-- Task to complete --
Your answer must be the records below repeated word for word, with no pictures in it.

-- Object transformation records --
- Opening Delimiter -

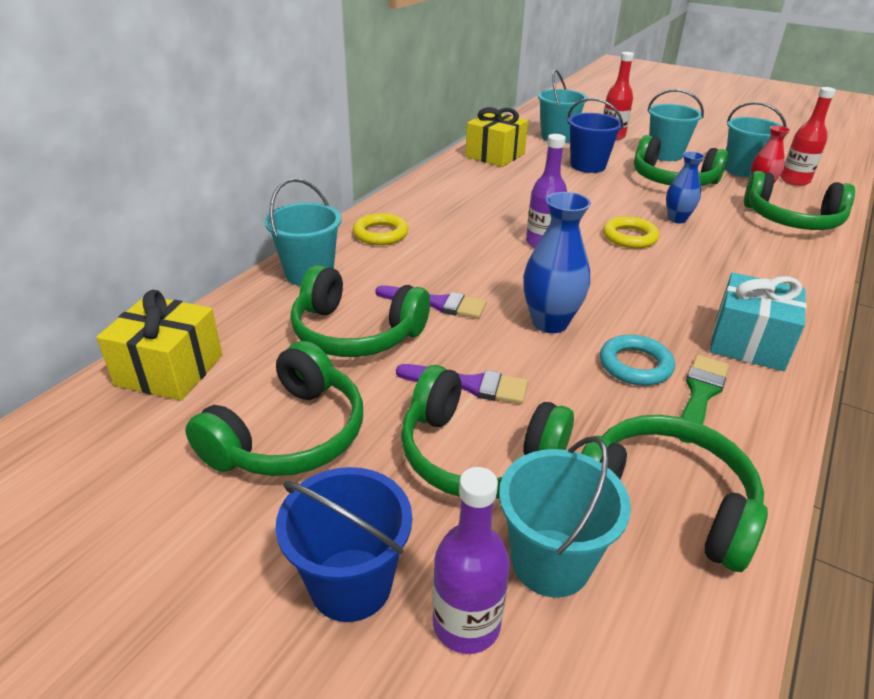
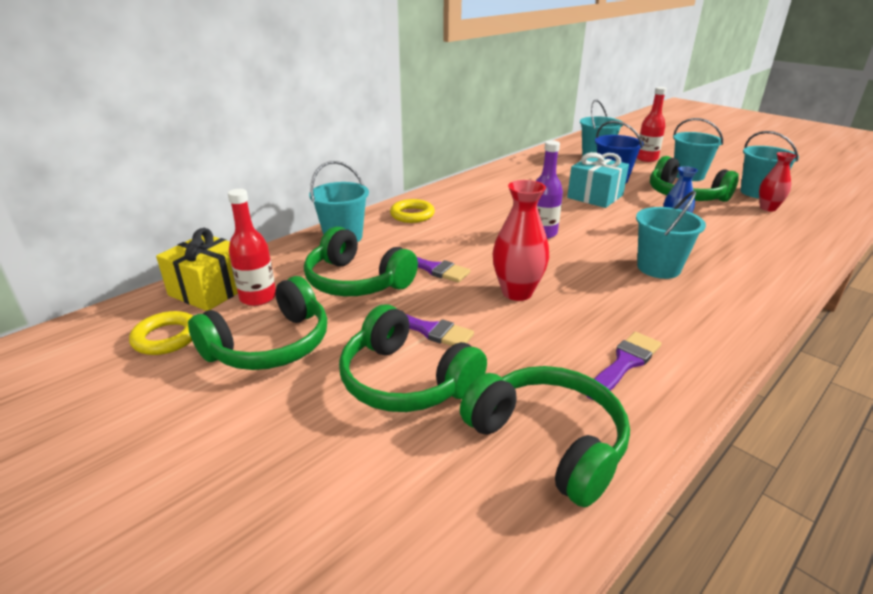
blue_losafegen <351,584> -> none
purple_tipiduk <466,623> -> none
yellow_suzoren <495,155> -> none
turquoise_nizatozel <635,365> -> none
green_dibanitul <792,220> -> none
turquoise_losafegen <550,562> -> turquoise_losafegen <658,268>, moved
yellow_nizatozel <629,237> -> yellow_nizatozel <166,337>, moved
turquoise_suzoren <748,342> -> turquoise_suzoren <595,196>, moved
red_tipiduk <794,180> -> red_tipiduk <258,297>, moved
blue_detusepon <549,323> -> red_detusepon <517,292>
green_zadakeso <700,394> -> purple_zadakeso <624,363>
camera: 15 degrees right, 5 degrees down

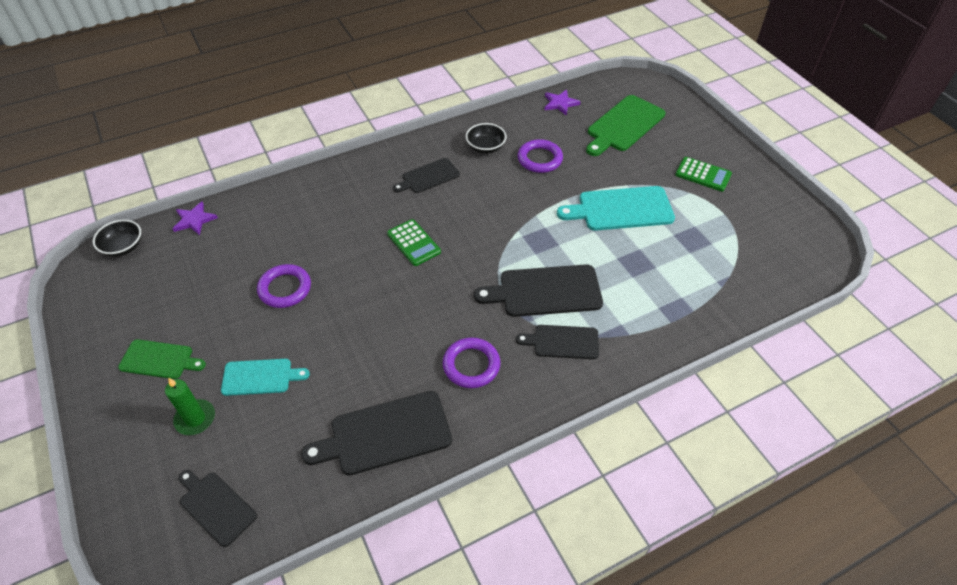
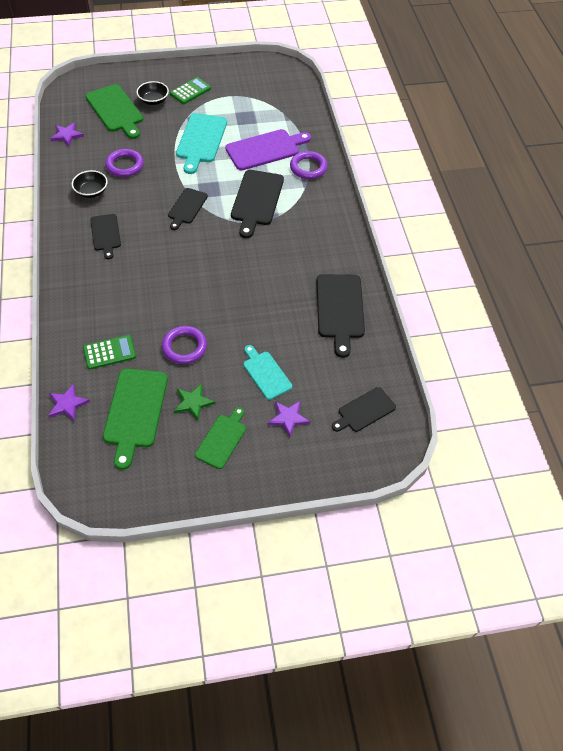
none -> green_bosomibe <135,411>
none -> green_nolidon <193,402>
none -> purple_bosomibe <265,149>
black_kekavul <123,247> -> black_kekavul <153,101>, moved
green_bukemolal <414,243> -> green_bukemolal <109,352>, moved
purple_nizatozel <471,365> -> purple_nizatozel <308,167>, moved
black_bosomibe <562,342> -> black_bosomibe <187,207>, moved
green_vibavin <195,418> -> purple_nolidon <288,418>
turquoise_bosomibe <260,377> -> turquoise_bosomibe <266,373>, 45 degrees counterclockwise
camera: 75 degrees left, 5 degrees up

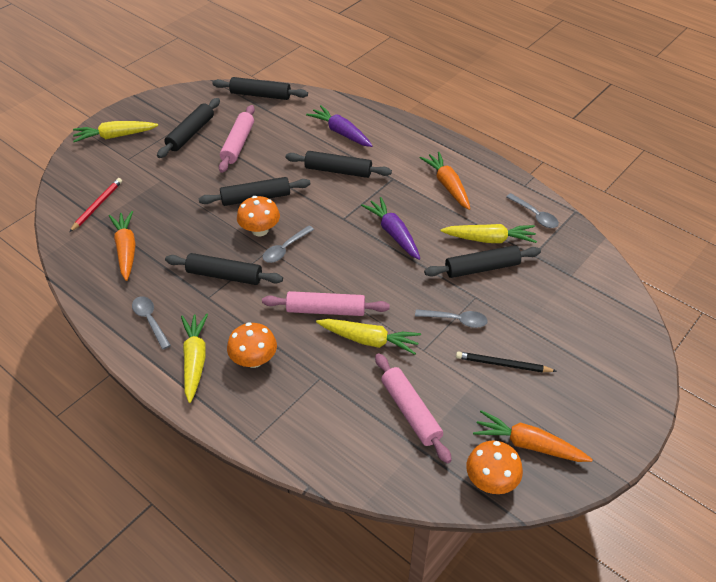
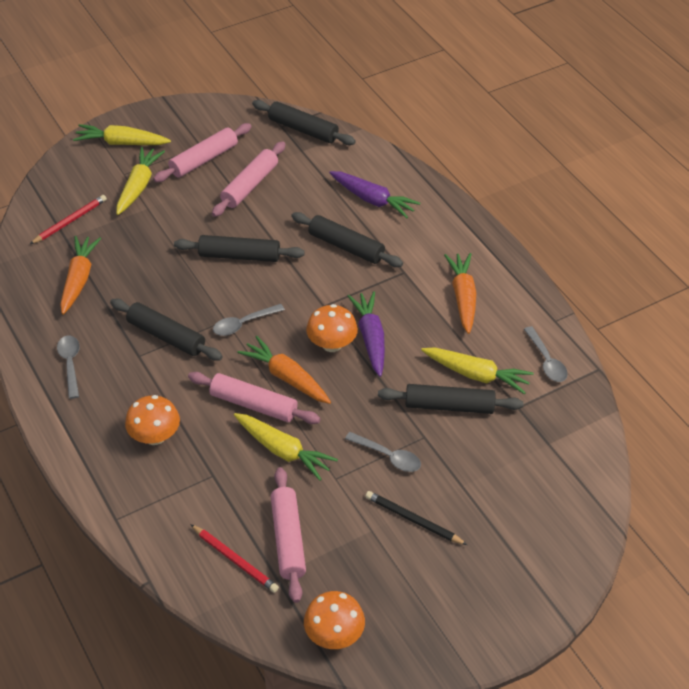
none -> red_natumulal <235,560>
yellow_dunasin <195,360> -> yellow_dunasin <138,186>, moved
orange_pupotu <260,230> -> orange_pupotu <332,344>, moved
orange_dunasin <528,444> -> orange_dunasin <286,377>, moved
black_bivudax <191,133> -> pink_bivudax <204,160>
purple_dunasin <341,132> -> purple_dunasin <372,200>, 150 degrees clockwise
camera: 20 degrees right, 0 degrees up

- Closing Delimiter -

-- Written response --
blue_losafegen <351,584> -> none
purple_tipiduk <466,623> -> none
yellow_suzoren <495,155> -> none
turquoise_nizatozel <635,365> -> none
green_dibanitul <792,220> -> none
turquoise_losafegen <550,562> -> turquoise_losafegen <658,268>, moved
yellow_nizatozel <629,237> -> yellow_nizatozel <166,337>, moved
turquoise_suzoren <748,342> -> turquoise_suzoren <595,196>, moved
red_tipiduk <794,180> -> red_tipiduk <258,297>, moved
blue_detusepon <549,323> -> red_detusepon <517,292>
green_zadakeso <700,394> -> purple_zadakeso <624,363>
camera: 15 degrees right, 5 degrees down

none -> green_bosomibe <135,411>
none -> green_nolidon <193,402>
none -> purple_bosomibe <265,149>
black_kekavul <123,247> -> black_kekavul <153,101>, moved
green_bukemolal <414,243> -> green_bukemolal <109,352>, moved
purple_nizatozel <471,365> -> purple_nizatozel <308,167>, moved
black_bosomibe <562,342> -> black_bosomibe <187,207>, moved
green_vibavin <195,418> -> purple_nolidon <288,418>
turquoise_bosomibe <260,377> -> turquoise_bosomibe <266,373>, 45 degrees counterclockwise
camera: 75 degrees left, 5 degrees up

none -> red_natumulal <235,560>
yellow_dunasin <195,360> -> yellow_dunasin <138,186>, moved
orange_pupotu <260,230> -> orange_pupotu <332,344>, moved
orange_dunasin <528,444> -> orange_dunasin <286,377>, moved
black_bivudax <191,133> -> pink_bivudax <204,160>
purple_dunasin <341,132> -> purple_dunasin <372,200>, 150 degrees clockwise
camera: 20 degrees right, 0 degrees up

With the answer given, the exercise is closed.